What you will do
Write out the records again, replacing "GUI agent" with "screen assistant" everywhere it occurs and leaving everything else unchanged.

Data for this task

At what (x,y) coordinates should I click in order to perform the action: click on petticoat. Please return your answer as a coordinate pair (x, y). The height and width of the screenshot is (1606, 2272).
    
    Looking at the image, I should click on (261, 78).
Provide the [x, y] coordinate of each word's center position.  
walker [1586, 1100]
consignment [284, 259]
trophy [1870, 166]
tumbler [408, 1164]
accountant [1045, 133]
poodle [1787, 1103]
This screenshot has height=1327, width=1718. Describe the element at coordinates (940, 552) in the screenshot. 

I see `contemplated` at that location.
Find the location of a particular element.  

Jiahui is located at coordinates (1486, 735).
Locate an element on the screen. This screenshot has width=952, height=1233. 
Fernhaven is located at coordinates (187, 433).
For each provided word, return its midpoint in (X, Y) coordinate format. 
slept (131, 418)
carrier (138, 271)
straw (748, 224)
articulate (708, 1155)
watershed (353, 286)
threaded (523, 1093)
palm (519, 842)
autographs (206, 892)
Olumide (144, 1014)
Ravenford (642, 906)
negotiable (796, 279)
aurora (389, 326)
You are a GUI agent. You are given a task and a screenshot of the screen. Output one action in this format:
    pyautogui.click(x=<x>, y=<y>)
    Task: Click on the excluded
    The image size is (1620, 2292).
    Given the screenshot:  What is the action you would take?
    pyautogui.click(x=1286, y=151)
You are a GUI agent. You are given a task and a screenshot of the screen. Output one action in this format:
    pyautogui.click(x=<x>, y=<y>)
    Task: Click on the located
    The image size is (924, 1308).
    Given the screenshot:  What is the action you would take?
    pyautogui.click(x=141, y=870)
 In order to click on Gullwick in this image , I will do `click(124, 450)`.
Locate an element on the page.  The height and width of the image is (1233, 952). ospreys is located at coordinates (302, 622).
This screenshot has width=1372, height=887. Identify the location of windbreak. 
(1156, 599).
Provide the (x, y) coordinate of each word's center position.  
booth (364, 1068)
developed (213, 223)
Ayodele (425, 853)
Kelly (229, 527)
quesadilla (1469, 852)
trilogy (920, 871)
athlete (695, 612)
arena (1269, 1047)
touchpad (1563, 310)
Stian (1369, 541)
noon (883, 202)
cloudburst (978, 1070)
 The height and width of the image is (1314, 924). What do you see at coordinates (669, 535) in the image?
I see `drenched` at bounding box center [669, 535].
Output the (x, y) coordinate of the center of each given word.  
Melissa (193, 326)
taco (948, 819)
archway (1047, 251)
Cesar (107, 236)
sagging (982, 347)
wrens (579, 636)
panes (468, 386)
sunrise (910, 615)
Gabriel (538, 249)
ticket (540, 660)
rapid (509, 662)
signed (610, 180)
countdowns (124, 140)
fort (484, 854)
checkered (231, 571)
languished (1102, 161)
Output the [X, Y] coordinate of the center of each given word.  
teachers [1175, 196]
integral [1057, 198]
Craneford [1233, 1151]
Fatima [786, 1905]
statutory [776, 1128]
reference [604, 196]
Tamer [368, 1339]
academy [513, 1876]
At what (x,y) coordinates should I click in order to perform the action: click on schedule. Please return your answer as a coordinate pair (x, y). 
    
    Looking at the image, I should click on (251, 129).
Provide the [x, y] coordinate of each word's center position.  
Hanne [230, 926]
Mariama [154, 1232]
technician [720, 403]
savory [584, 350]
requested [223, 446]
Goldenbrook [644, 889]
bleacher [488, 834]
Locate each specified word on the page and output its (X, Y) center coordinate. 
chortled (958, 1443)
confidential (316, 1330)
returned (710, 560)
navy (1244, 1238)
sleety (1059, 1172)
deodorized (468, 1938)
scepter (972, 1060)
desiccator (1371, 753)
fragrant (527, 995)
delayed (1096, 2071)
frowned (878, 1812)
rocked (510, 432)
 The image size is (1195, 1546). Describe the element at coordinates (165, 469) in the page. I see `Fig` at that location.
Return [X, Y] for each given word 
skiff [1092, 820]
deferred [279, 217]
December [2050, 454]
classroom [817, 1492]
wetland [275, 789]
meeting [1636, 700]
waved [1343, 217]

Reply to the exercise
At what (x,y) coordinates should I click in order to perform the action: click on petticoat. Please return your answer as a coordinate pair (x, y). The height and width of the screenshot is (1606, 2272).
    
    Looking at the image, I should click on (261, 78).
Provide the [x, y] coordinate of each word's center position.  
walker [1586, 1100]
consignment [284, 259]
trophy [1870, 166]
tumbler [408, 1164]
accountant [1045, 133]
poodle [1787, 1103]
This screenshot has height=1327, width=1718. Describe the element at coordinates (940, 552) in the screenshot. 

I see `contemplated` at that location.
Find the location of a particular element.  

Jiahui is located at coordinates (1486, 735).
Locate an element on the screen. This screenshot has width=952, height=1233. 
Fernhaven is located at coordinates (187, 433).
For each provided word, return its midpoint in (X, Y) coordinate format. 
slept (131, 418)
carrier (138, 271)
straw (748, 224)
articulate (708, 1155)
watershed (353, 286)
threaded (523, 1093)
palm (519, 842)
autographs (206, 892)
Olumide (144, 1014)
Ravenford (642, 906)
negotiable (796, 279)
aurora (389, 326)
You are a screen assistant. You are given a task and a screenshot of the screen. Output one action in this format:
    pyautogui.click(x=<x>, y=<y>)
    Task: Click on the excluded
    The image size is (1620, 2292).
    Given the screenshot:  What is the action you would take?
    pyautogui.click(x=1286, y=151)
You are a screen assistant. You are given a task and a screenshot of the screen. Output one action in this format:
    pyautogui.click(x=<x>, y=<y>)
    Task: Click on the located
    The image size is (924, 1308).
    Given the screenshot:  What is the action you would take?
    pyautogui.click(x=141, y=870)
 In order to click on Gullwick in this image , I will do `click(124, 450)`.
Locate an element on the page.  The height and width of the image is (1233, 952). ospreys is located at coordinates (302, 622).
This screenshot has width=1372, height=887. Identify the location of windbreak. 
(1156, 599).
Provide the (x, y) coordinate of each word's center position.  
booth (364, 1068)
developed (213, 223)
Ayodele (425, 853)
Kelly (229, 527)
quesadilla (1469, 852)
trilogy (920, 871)
athlete (695, 612)
arena (1269, 1047)
touchpad (1563, 310)
Stian (1369, 541)
noon (883, 202)
cloudburst (978, 1070)
 The height and width of the image is (1314, 924). What do you see at coordinates (669, 535) in the image?
I see `drenched` at bounding box center [669, 535].
Output the (x, y) coordinate of the center of each given word.  
Melissa (193, 326)
taco (948, 819)
archway (1047, 251)
Cesar (107, 236)
sagging (982, 347)
wrens (579, 636)
panes (468, 386)
sunrise (910, 615)
Gabriel (538, 249)
ticket (540, 660)
rapid (509, 662)
signed (610, 180)
countdowns (124, 140)
fort (484, 854)
checkered (231, 571)
languished (1102, 161)
Output the [X, Y] coordinate of the center of each given word.  
teachers [1175, 196]
integral [1057, 198]
Craneford [1233, 1151]
Fatima [786, 1905]
statutory [776, 1128]
reference [604, 196]
Tamer [368, 1339]
academy [513, 1876]
At what (x,y) coordinates should I click in order to perform the action: click on schedule. Please return your answer as a coordinate pair (x, y). 
    
    Looking at the image, I should click on (251, 129).
Provide the [x, y] coordinate of each word's center position.  
Hanne [230, 926]
Mariama [154, 1232]
technician [720, 403]
savory [584, 350]
requested [223, 446]
Goldenbrook [644, 889]
bleacher [488, 834]
Locate each specified word on the page and output its (X, Y) center coordinate. 
chortled (958, 1443)
confidential (316, 1330)
returned (710, 560)
navy (1244, 1238)
sleety (1059, 1172)
deodorized (468, 1938)
scepter (972, 1060)
desiccator (1371, 753)
fragrant (527, 995)
delayed (1096, 2071)
frowned (878, 1812)
rocked (510, 432)
 The image size is (1195, 1546). Describe the element at coordinates (165, 469) in the page. I see `Fig` at that location.
Return [X, Y] for each given word 
skiff [1092, 820]
deferred [279, 217]
December [2050, 454]
classroom [817, 1492]
wetland [275, 789]
meeting [1636, 700]
waved [1343, 217]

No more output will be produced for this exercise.